→ **EXERCISE DIRECTIONS**
Say how many lines of the material below contain the word "none", with no other words.

****************************************

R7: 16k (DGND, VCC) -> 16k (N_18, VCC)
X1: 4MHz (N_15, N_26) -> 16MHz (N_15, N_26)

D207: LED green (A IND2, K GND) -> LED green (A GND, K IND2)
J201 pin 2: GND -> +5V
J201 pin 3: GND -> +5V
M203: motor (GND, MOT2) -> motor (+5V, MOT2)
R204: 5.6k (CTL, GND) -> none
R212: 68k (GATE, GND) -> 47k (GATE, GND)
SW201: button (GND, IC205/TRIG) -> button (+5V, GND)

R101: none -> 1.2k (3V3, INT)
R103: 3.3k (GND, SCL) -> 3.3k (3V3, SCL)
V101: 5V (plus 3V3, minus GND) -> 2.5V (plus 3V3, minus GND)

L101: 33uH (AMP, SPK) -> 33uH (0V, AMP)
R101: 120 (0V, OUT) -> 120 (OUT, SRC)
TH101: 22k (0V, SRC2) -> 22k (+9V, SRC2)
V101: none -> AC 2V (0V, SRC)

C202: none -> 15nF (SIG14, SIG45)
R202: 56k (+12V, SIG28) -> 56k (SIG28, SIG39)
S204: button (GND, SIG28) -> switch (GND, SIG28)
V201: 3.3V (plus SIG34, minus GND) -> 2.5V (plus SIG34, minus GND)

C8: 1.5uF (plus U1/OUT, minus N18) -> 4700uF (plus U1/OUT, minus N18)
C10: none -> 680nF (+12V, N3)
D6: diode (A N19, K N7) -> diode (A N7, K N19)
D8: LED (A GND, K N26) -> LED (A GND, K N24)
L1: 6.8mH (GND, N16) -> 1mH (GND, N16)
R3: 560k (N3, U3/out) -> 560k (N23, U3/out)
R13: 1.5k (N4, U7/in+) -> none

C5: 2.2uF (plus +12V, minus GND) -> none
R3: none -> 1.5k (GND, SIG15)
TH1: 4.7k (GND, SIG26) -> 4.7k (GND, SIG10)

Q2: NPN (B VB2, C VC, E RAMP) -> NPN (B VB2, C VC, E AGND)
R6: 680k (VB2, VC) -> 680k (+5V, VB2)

****************************************

→ **ANSWER TO THIS PROBLEM**
8